**AIM OF THE TASK**:
Where in the data does the word "cutting" appear? Find those lines and copy them.

**LISTED ENTRIES**:
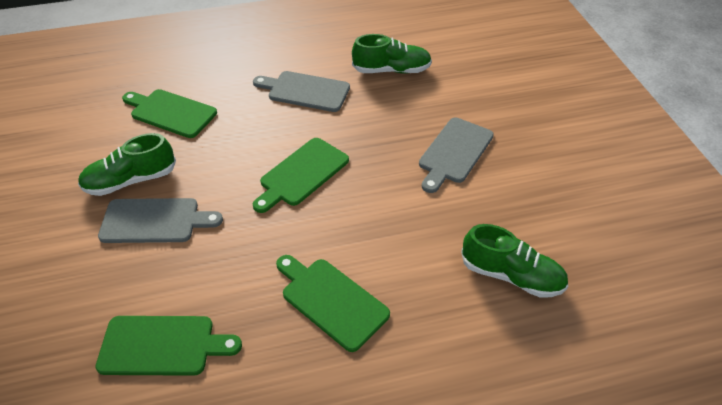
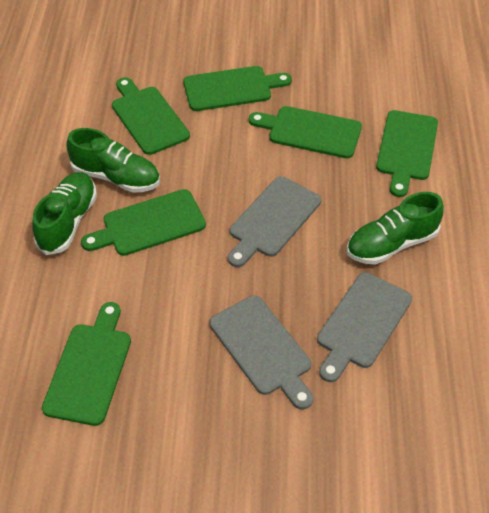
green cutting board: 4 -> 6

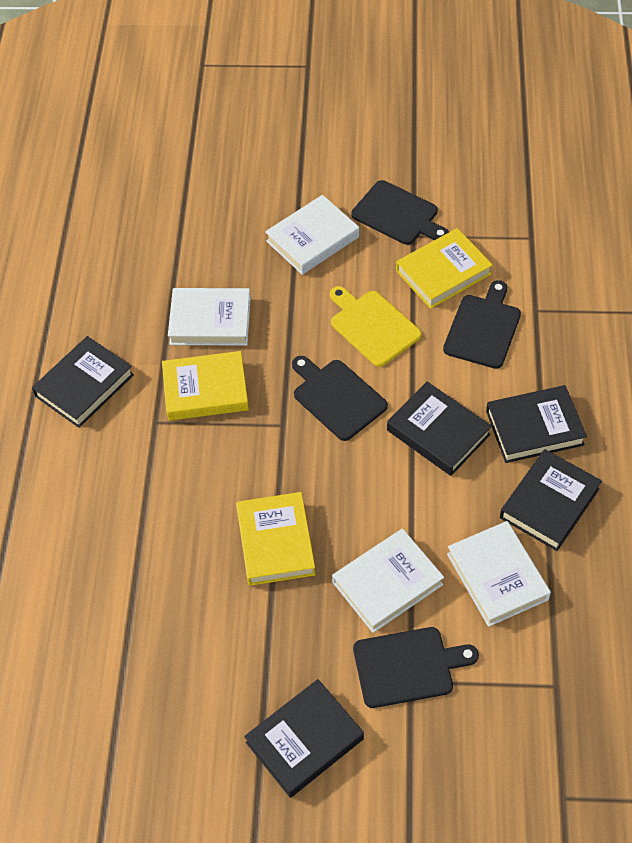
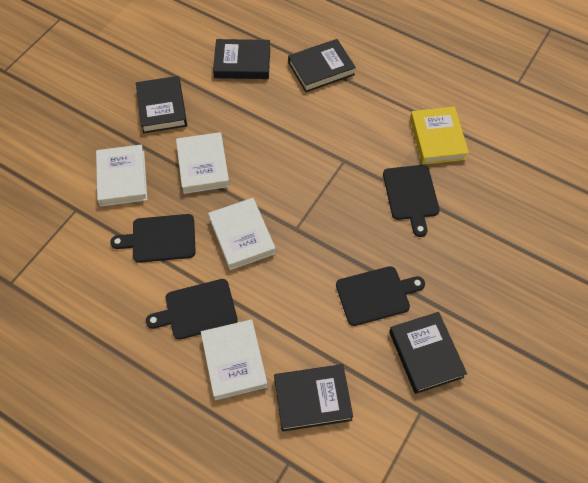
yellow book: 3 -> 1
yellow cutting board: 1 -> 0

--

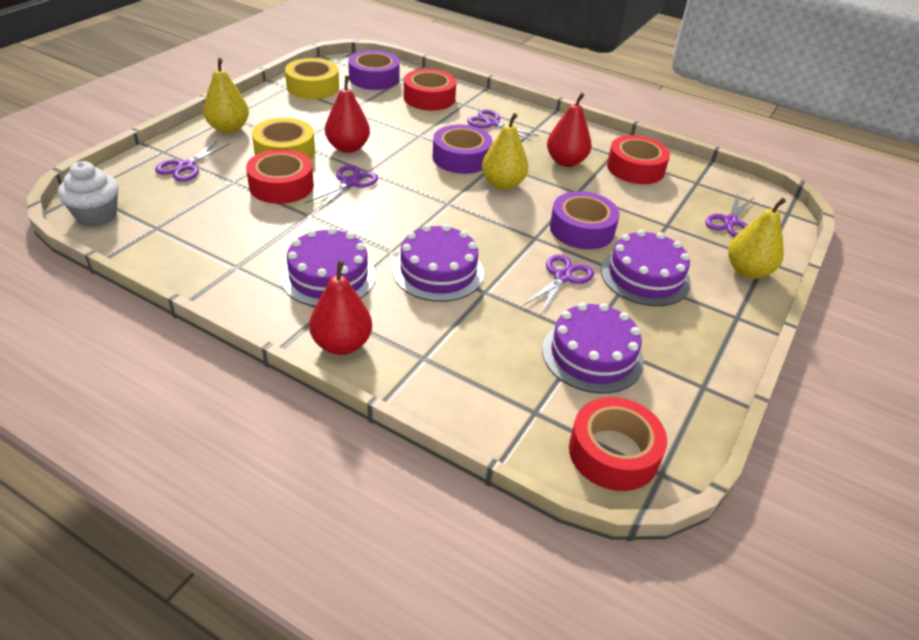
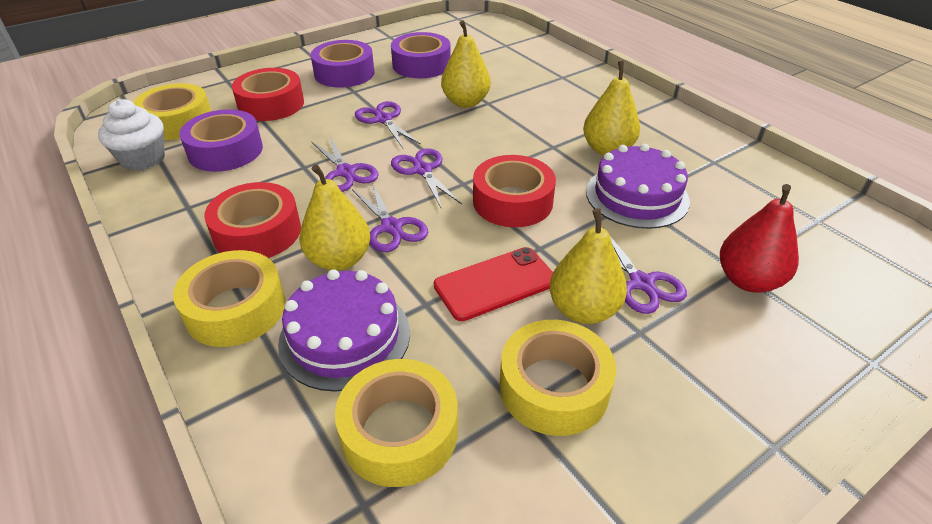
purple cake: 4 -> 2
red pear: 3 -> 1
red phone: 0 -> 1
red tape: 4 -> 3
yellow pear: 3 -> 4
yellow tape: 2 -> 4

--

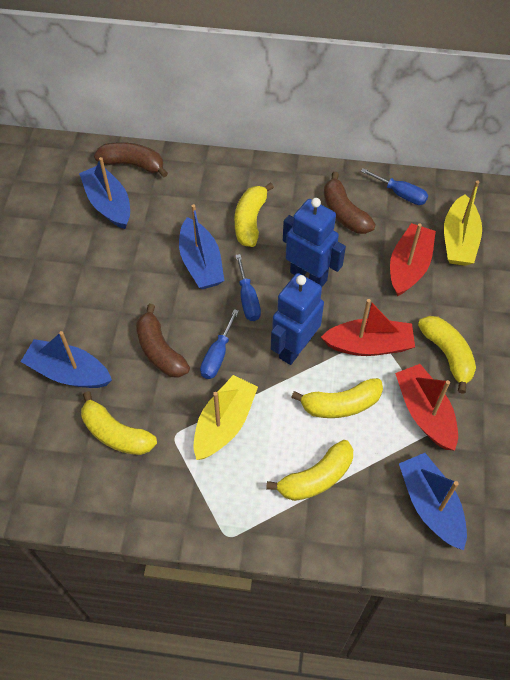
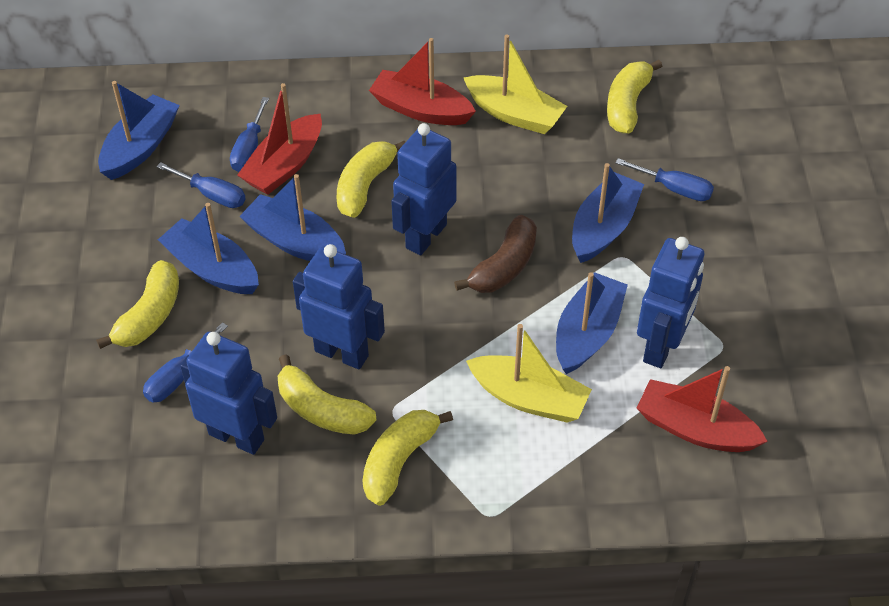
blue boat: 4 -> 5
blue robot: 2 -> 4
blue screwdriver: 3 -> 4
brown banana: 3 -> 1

**OUTPUT FOR THIS TASK**:
green cutting board: 4 -> 6
yellow cutting board: 1 -> 0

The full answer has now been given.